TASK OBJECTIVE: Without including any pictures, reproduce the full listing exactly.

DATA BELOW:

....

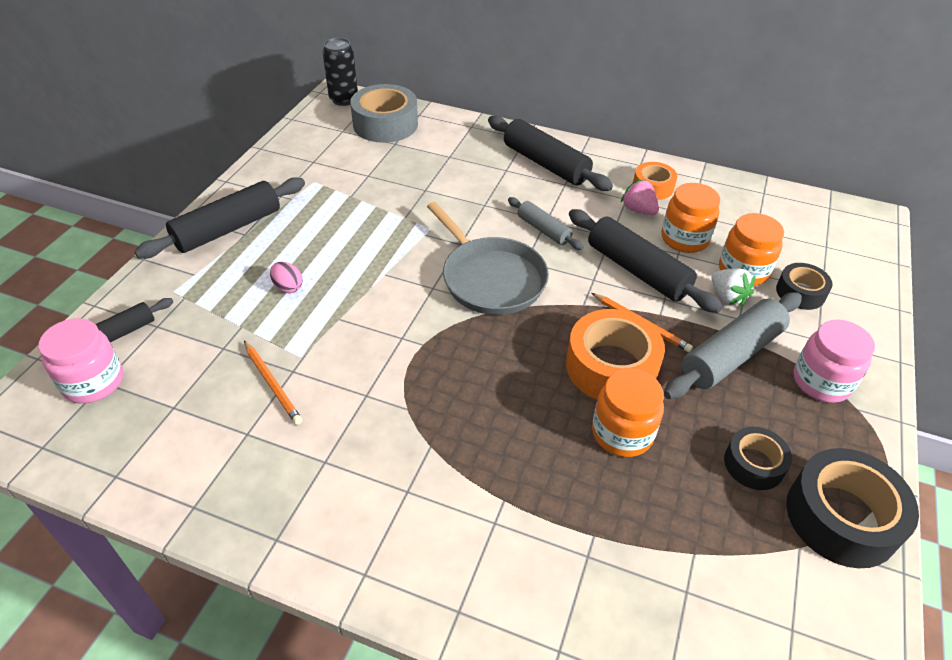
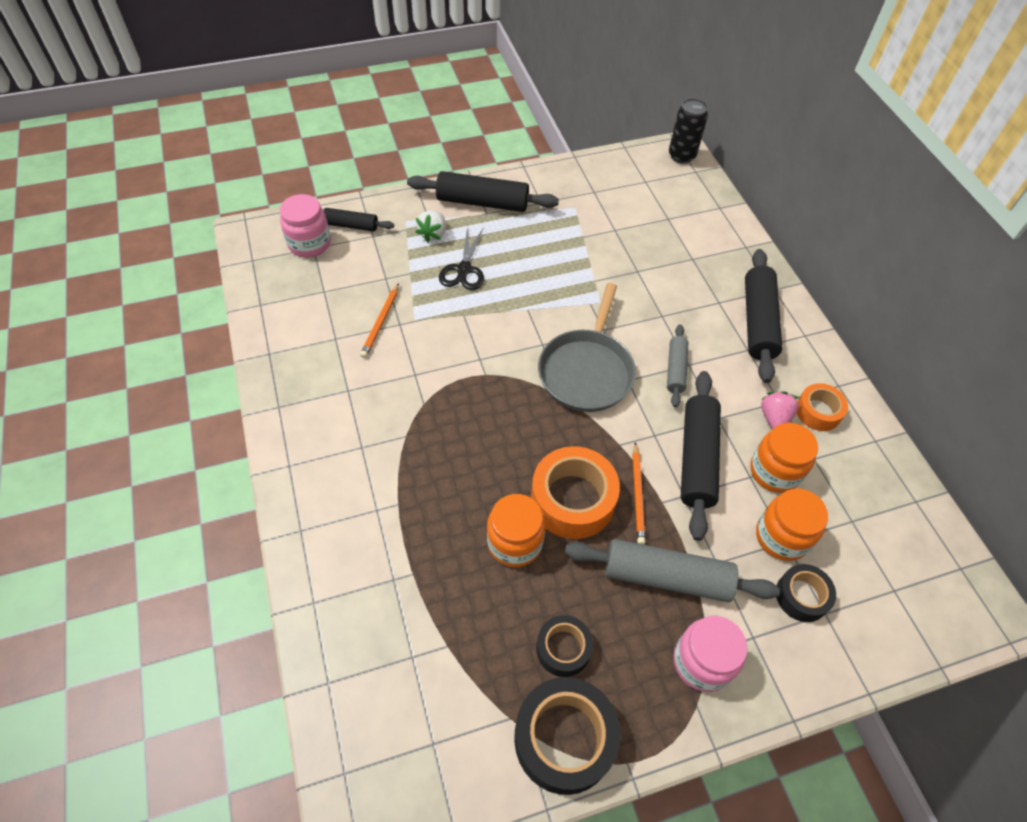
camera: 50 degrees right, 10 degrees up
(288, 287) = (464, 270): pink egg -> black scissors
(385, 124) = (683, 198): grey tape -> none
(727, 297) = (734, 541): white strawberry -> white strawberry (433, 234)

....

ANSWER TO THE PROBLEM:
camera: 50 degrees right, 10 degrees up
(288, 287) = (464, 270): pink egg -> black scissors
(385, 124) = (683, 198): grey tape -> none
(727, 297) = (734, 541): white strawberry -> white strawberry (433, 234)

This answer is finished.